■ **DATA TO EXAMINE**:
»»

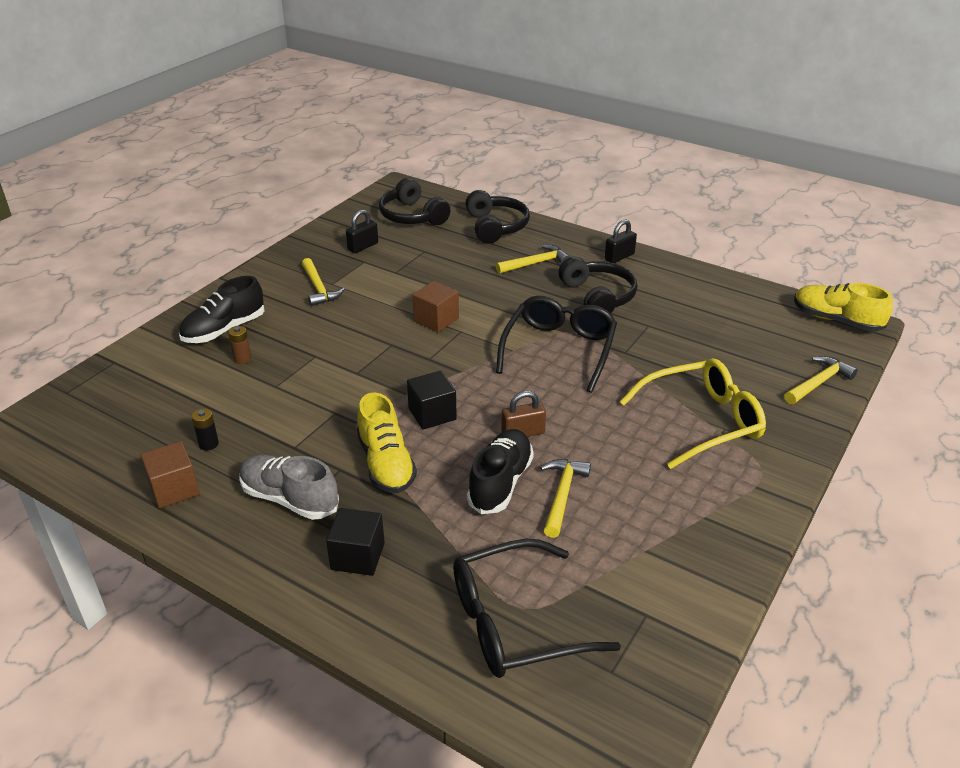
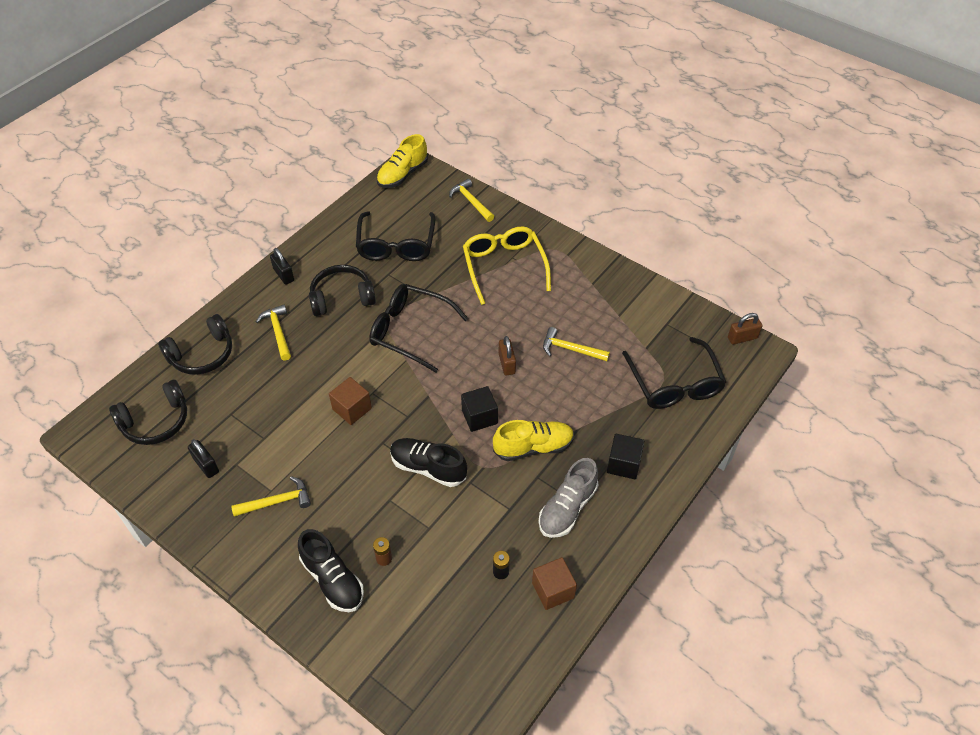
camera: 85 degrees left, 15 degrees up
(496, 227) = (202, 354): black headphones -> black headphones turned 150 degrees clockwise
(500, 482) = (557, 381): black shoe -> black shoe (428, 468)
(643, 734) = (742, 338): none -> brown padlock
(701, 327) = (396, 245): none -> black glasses

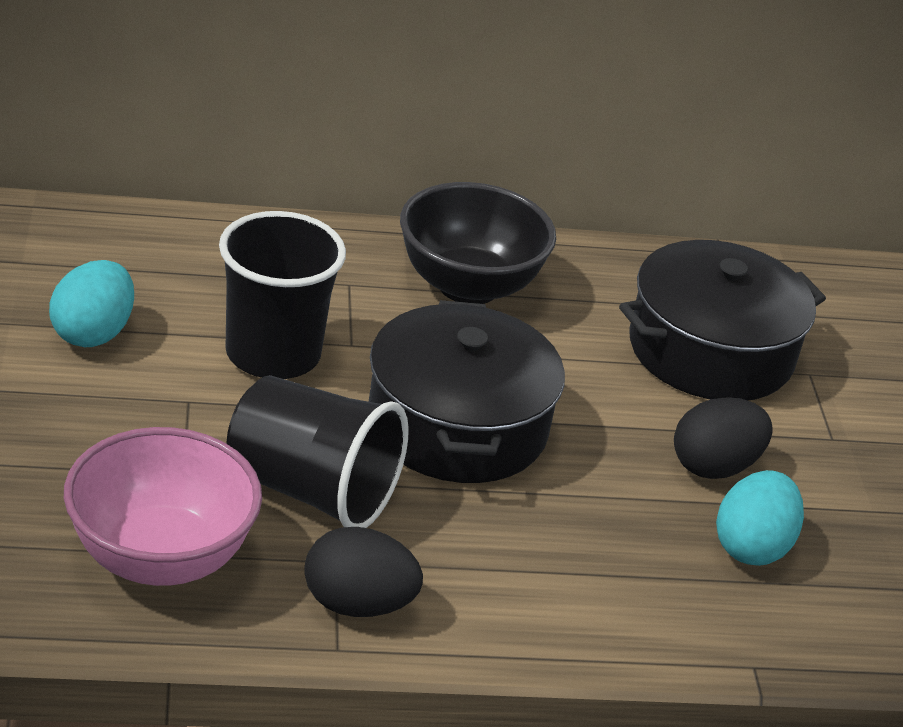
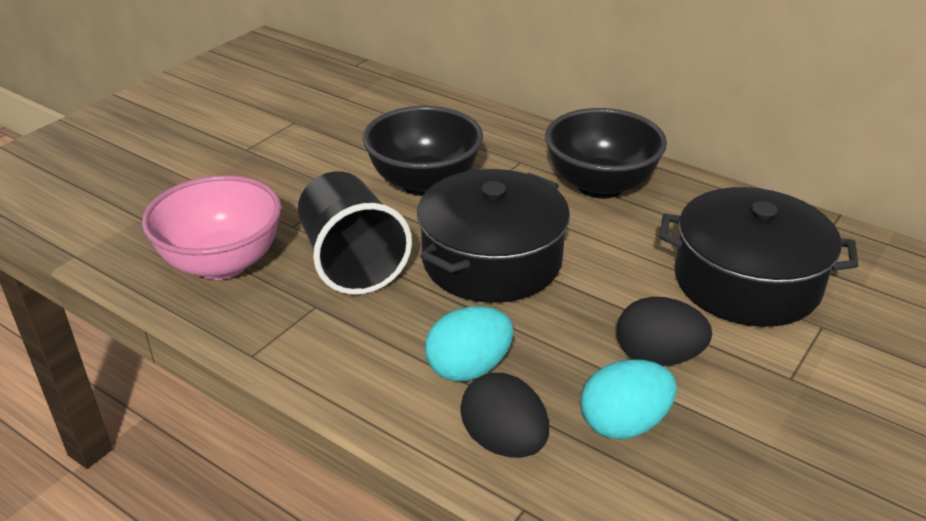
camera: 45 degrees right, 0 degrees up
(92, 333) = (337, 142): turquoise egg -> turquoise egg (469, 368)
(273, 354) = (424, 183): black cup -> black bowl
(357, 604) = (296, 335): black egg -> black egg (504, 442)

««

■ **ASSIGNMENT**: Without the pictures, give back the entries exactly.

■ **REPLY TO THE TASK**:
camera: 85 degrees left, 15 degrees up
(496, 227) = (202, 354): black headphones -> black headphones turned 150 degrees clockwise
(500, 482) = (557, 381): black shoe -> black shoe (428, 468)
(643, 734) = (742, 338): none -> brown padlock
(701, 327) = (396, 245): none -> black glasses

camera: 45 degrees right, 0 degrees up
(92, 333) = (337, 142): turquoise egg -> turquoise egg (469, 368)
(273, 354) = (424, 183): black cup -> black bowl
(357, 604) = (296, 335): black egg -> black egg (504, 442)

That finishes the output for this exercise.